▶ [Data section]:

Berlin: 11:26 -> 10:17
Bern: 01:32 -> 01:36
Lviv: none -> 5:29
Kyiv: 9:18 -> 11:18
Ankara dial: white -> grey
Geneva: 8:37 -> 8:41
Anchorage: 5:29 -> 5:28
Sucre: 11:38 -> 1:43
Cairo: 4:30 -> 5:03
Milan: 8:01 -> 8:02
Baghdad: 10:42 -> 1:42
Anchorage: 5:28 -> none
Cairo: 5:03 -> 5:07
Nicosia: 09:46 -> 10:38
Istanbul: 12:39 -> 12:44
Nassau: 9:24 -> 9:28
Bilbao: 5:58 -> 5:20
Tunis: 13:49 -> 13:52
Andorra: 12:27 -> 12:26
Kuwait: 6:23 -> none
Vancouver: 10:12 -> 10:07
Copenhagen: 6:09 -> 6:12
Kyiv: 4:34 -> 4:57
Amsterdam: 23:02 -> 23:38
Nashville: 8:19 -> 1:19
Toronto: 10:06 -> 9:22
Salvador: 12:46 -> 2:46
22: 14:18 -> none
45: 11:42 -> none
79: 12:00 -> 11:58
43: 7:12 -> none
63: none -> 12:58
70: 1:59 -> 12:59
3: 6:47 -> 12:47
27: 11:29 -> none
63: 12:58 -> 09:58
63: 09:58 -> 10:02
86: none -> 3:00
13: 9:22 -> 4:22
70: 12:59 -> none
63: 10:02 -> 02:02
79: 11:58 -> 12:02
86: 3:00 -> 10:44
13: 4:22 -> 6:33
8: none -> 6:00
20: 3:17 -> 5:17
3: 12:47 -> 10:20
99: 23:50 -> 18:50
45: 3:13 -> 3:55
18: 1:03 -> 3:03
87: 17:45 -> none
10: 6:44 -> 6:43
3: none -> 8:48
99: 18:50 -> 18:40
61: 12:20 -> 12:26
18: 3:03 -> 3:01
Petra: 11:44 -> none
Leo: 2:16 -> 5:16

▶ [Exercise task]:
Please retype all of the data above line for line, with every character unchanged.

▶ [Result of this task]:
Berlin: 11:26 -> 10:17
Bern: 01:32 -> 01:36
Lviv: none -> 5:29
Kyiv: 9:18 -> 11:18
Ankara dial: white -> grey
Geneva: 8:37 -> 8:41
Anchorage: 5:29 -> 5:28
Sucre: 11:38 -> 1:43
Cairo: 4:30 -> 5:03
Milan: 8:01 -> 8:02
Baghdad: 10:42 -> 1:42
Anchorage: 5:28 -> none
Cairo: 5:03 -> 5:07
Nicosia: 09:46 -> 10:38
Istanbul: 12:39 -> 12:44
Nassau: 9:24 -> 9:28
Bilbao: 5:58 -> 5:20
Tunis: 13:49 -> 13:52
Andorra: 12:27 -> 12:26
Kuwait: 6:23 -> none
Vancouver: 10:12 -> 10:07
Copenhagen: 6:09 -> 6:12
Kyiv: 4:34 -> 4:57
Amsterdam: 23:02 -> 23:38
Nashville: 8:19 -> 1:19
Toronto: 10:06 -> 9:22
Salvador: 12:46 -> 2:46
22: 14:18 -> none
45: 11:42 -> none
79: 12:00 -> 11:58
43: 7:12 -> none
63: none -> 12:58
70: 1:59 -> 12:59
3: 6:47 -> 12:47
27: 11:29 -> none
63: 12:58 -> 09:58
63: 09:58 -> 10:02
86: none -> 3:00
13: 9:22 -> 4:22
70: 12:59 -> none
63: 10:02 -> 02:02
79: 11:58 -> 12:02
86: 3:00 -> 10:44
13: 4:22 -> 6:33
8: none -> 6:00
20: 3:17 -> 5:17
3: 12:47 -> 10:20
99: 23:50 -> 18:50
45: 3:13 -> 3:55
18: 1:03 -> 3:03
87: 17:45 -> none
10: 6:44 -> 6:43
3: none -> 8:48
99: 18:50 -> 18:40
61: 12:20 -> 12:26
18: 3:03 -> 3:01
Petra: 11:44 -> none
Leo: 2:16 -> 5:16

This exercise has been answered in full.